• _Task objective_: Every line from the one holding "J2 pin 3: SIG13 -> GND" to the end of the entries should be repeated exactly, with the pictures left out.

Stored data
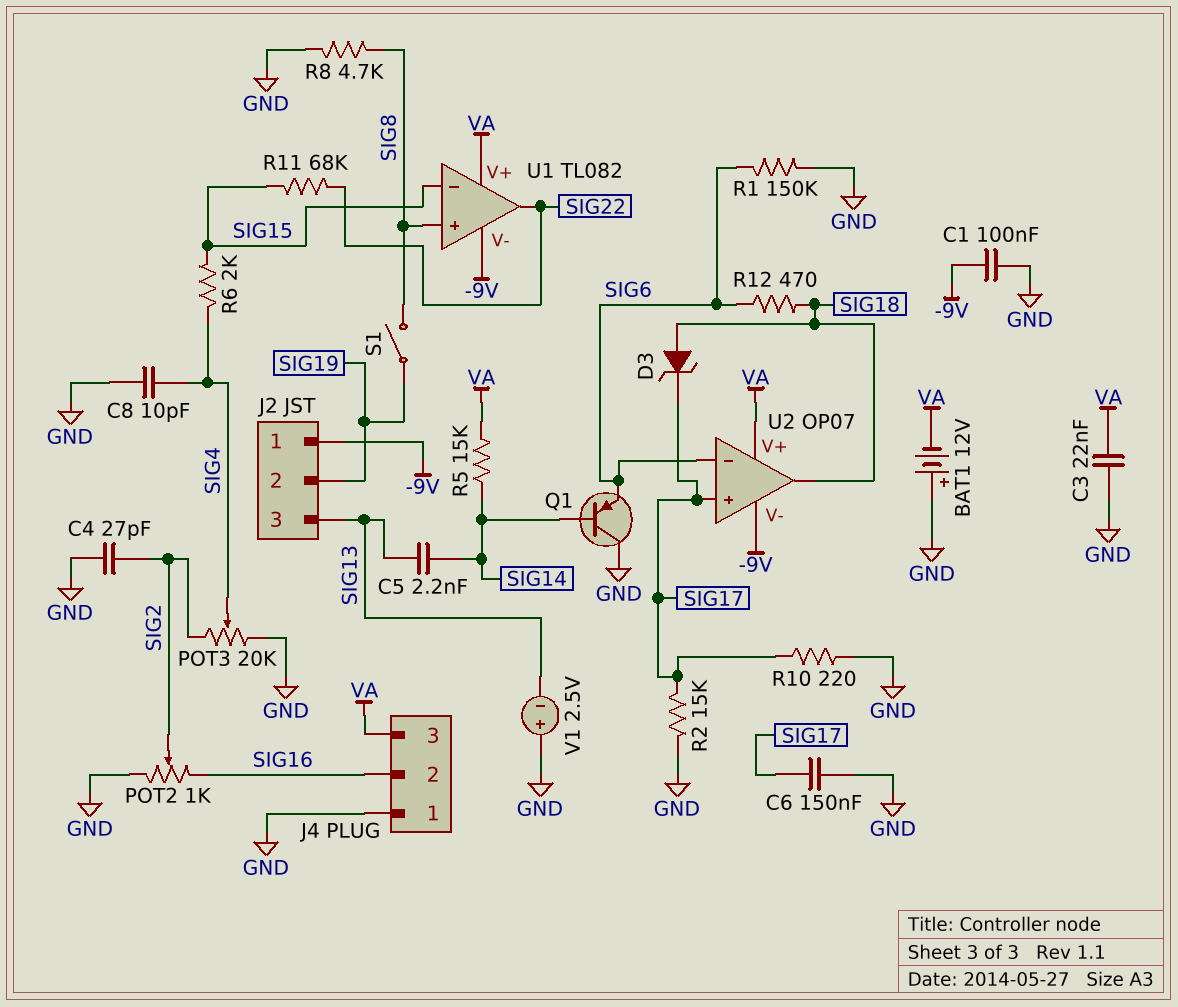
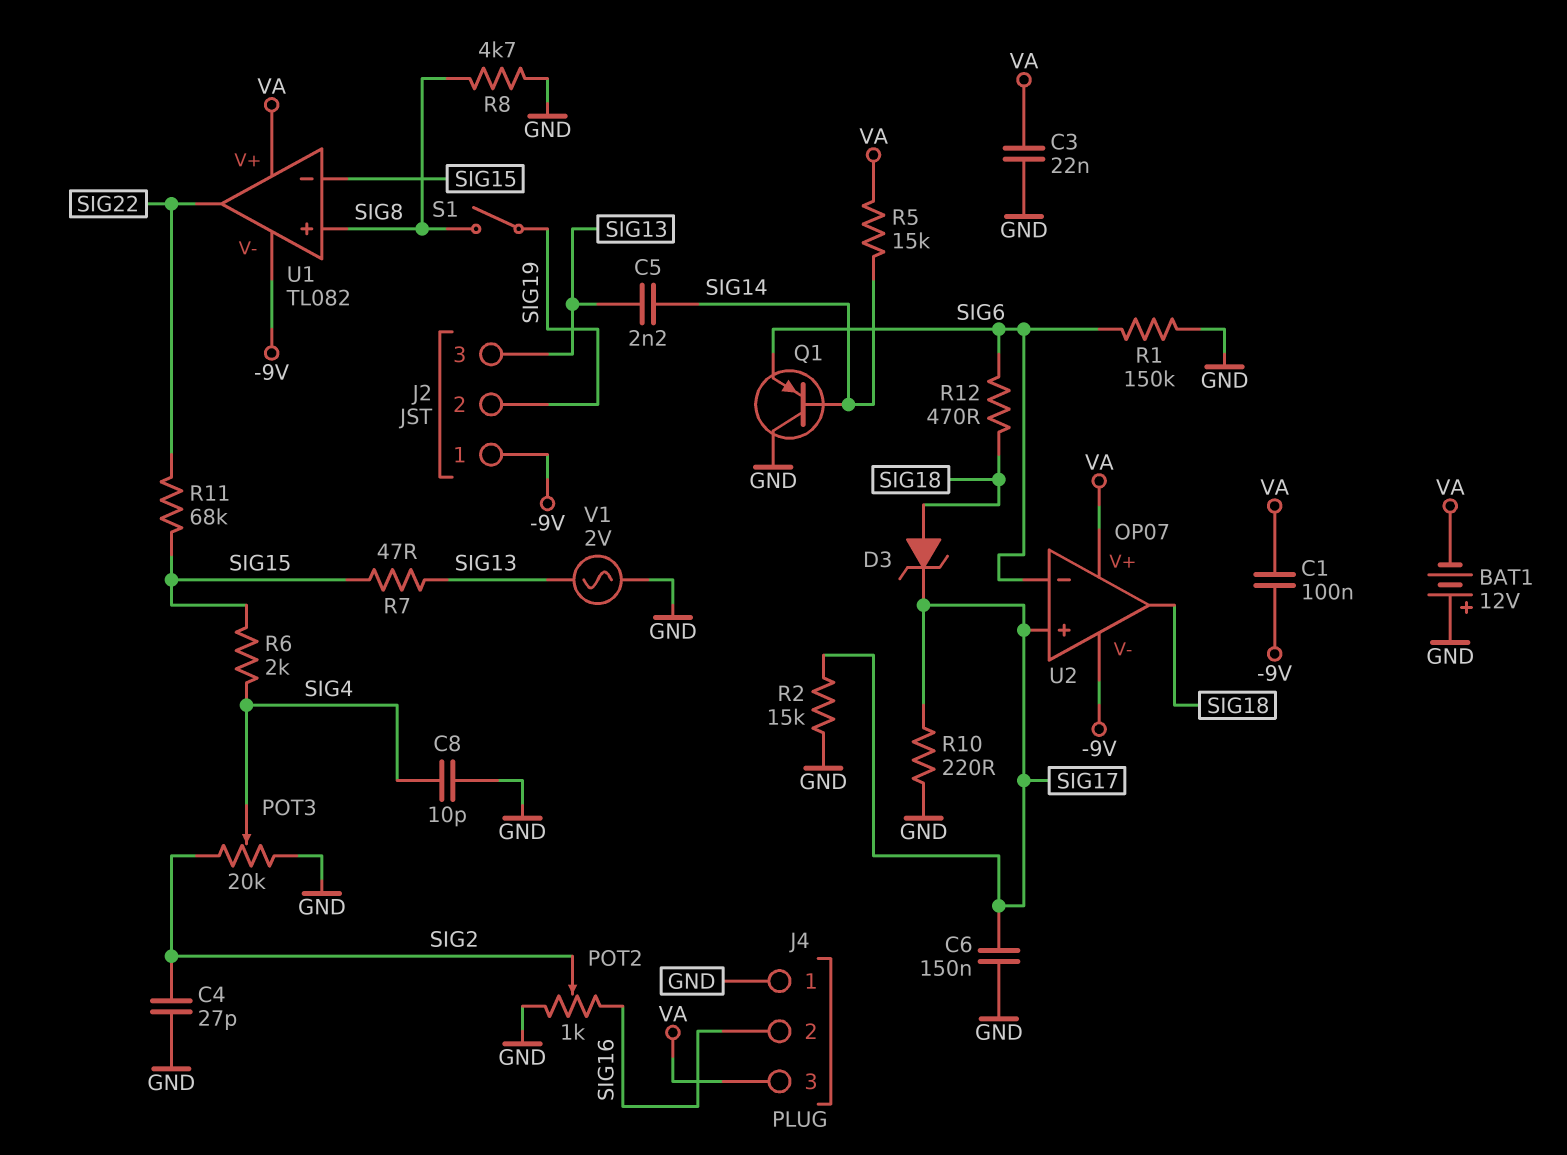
C1: 100nF (-9V, GND) -> 100nF (-9V, VA)
R7: none -> 47 (SIG13, SIG15)
V1: 2.5V (plus GND, minus SIG13) -> AC 2V (GND, SIG13)

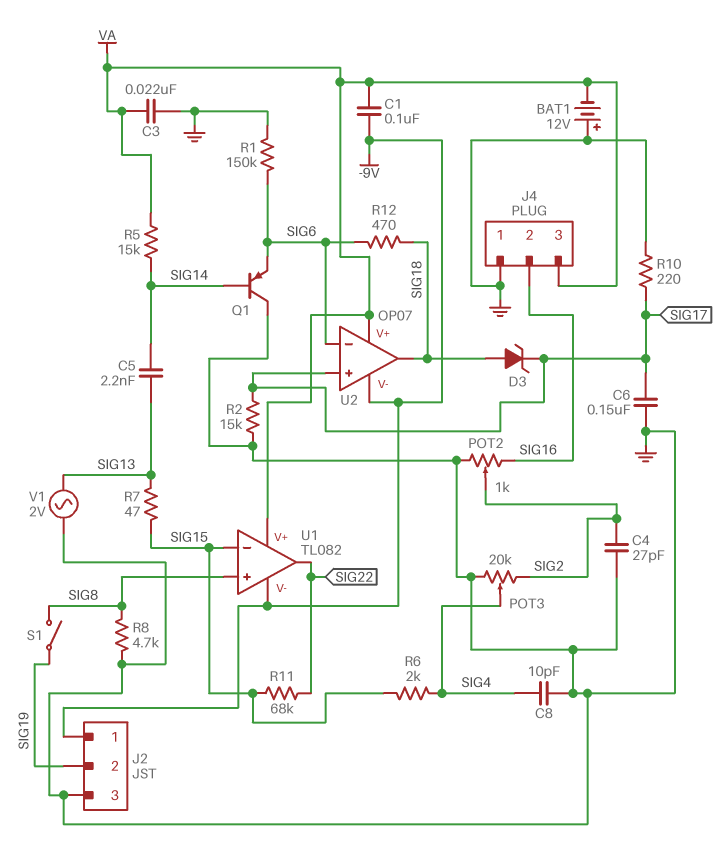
J2 pin 3: SIG13 -> GND

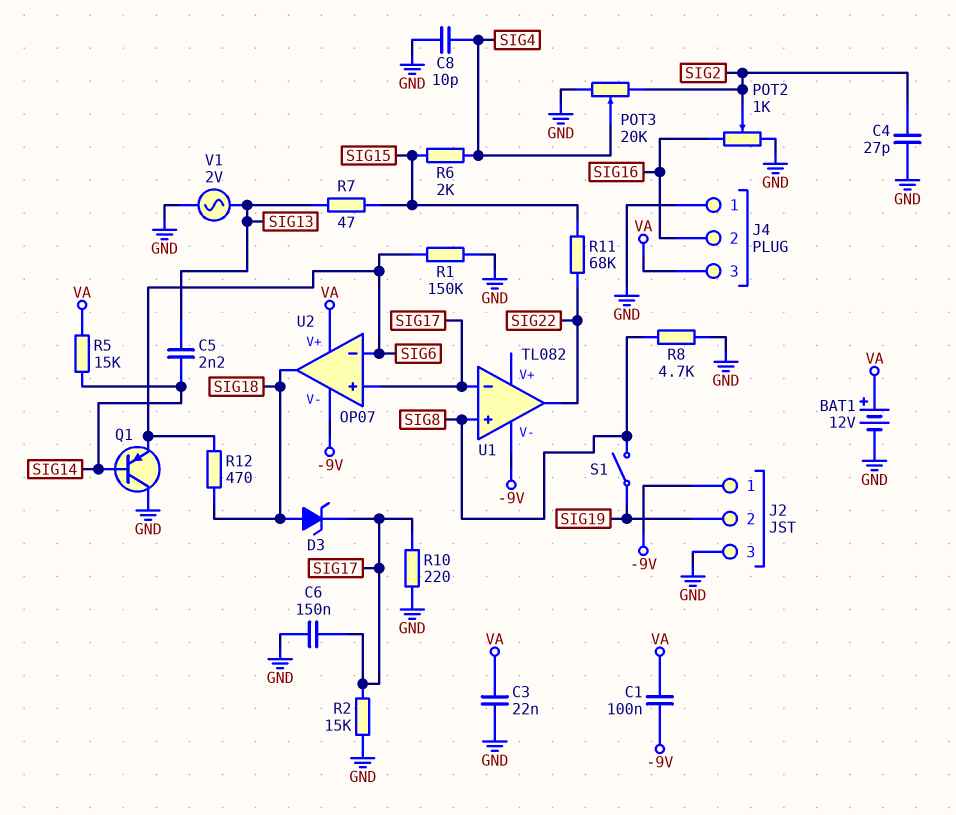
BAT1: 12V (plus GND, minus VA) -> 12V (plus VA, minus GND)
U1 pin V+: VA -> none
U1 pin in-: SIG15 -> SIG17

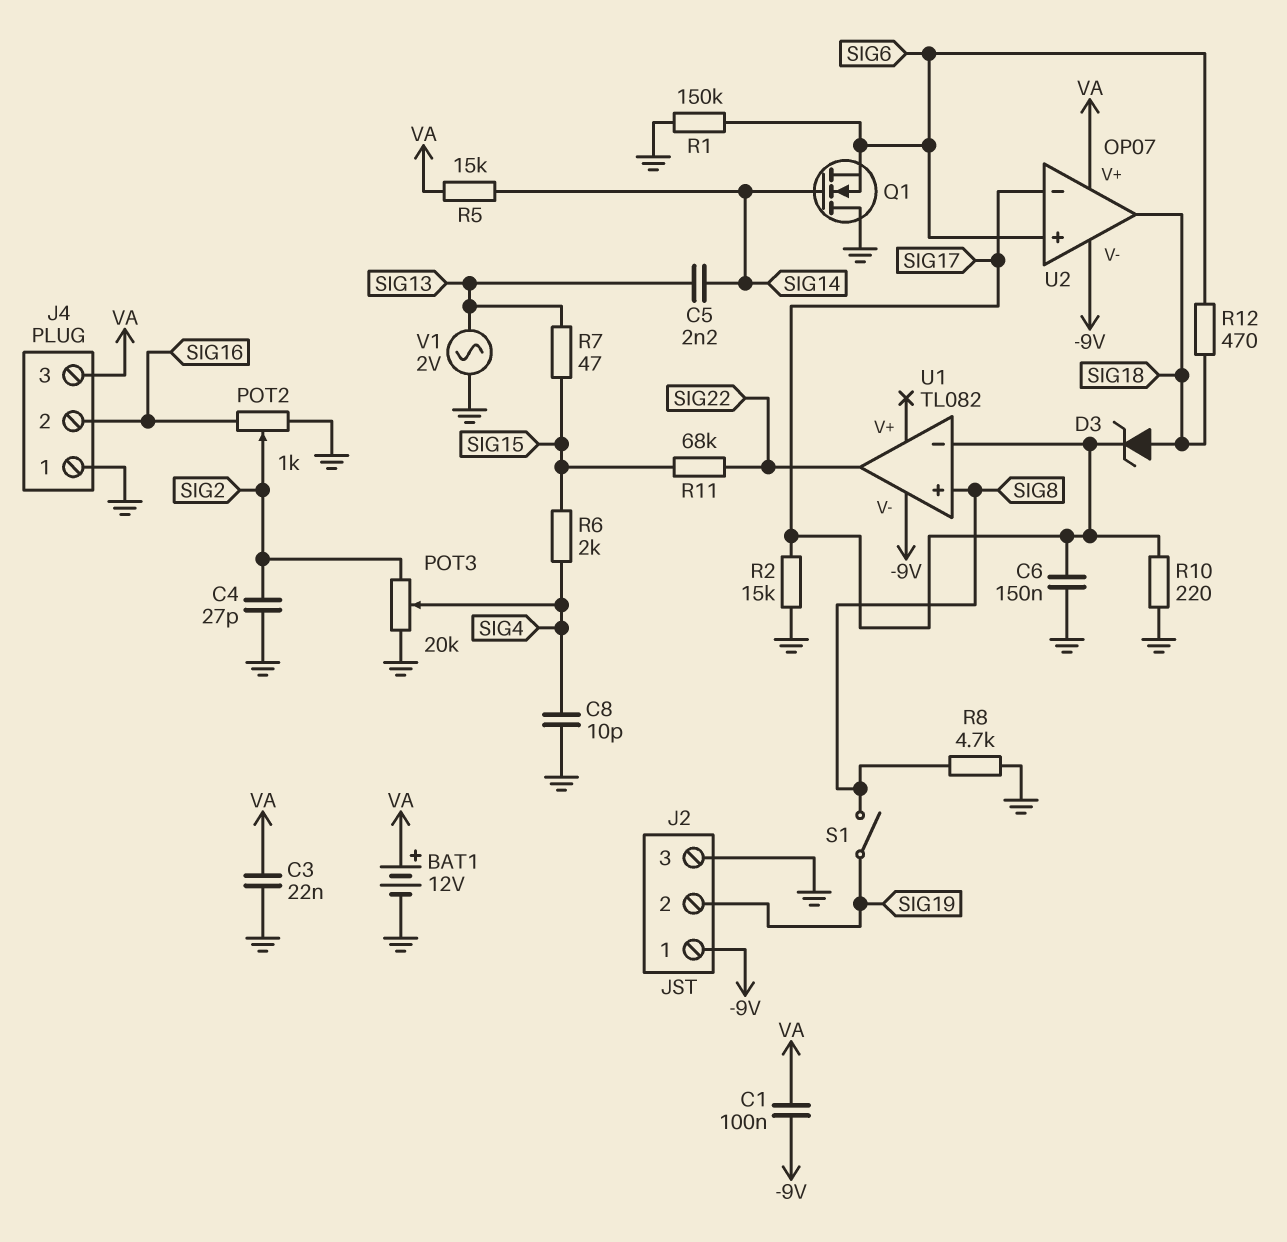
Q1: PNP (B SIG14, C GND, E SIG6) -> NMOS (G SIG14, D GND, S SIG6)
U2 pin in+: SIG17 -> SIG6
U2 pin in-: SIG6 -> SIG17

• _Task answer_:
J2 pin 3: SIG13 -> GND

BAT1: 12V (plus GND, minus VA) -> 12V (plus VA, minus GND)
U1 pin V+: VA -> none
U1 pin in-: SIG15 -> SIG17

Q1: PNP (B SIG14, C GND, E SIG6) -> NMOS (G SIG14, D GND, S SIG6)
U2 pin in+: SIG17 -> SIG6
U2 pin in-: SIG6 -> SIG17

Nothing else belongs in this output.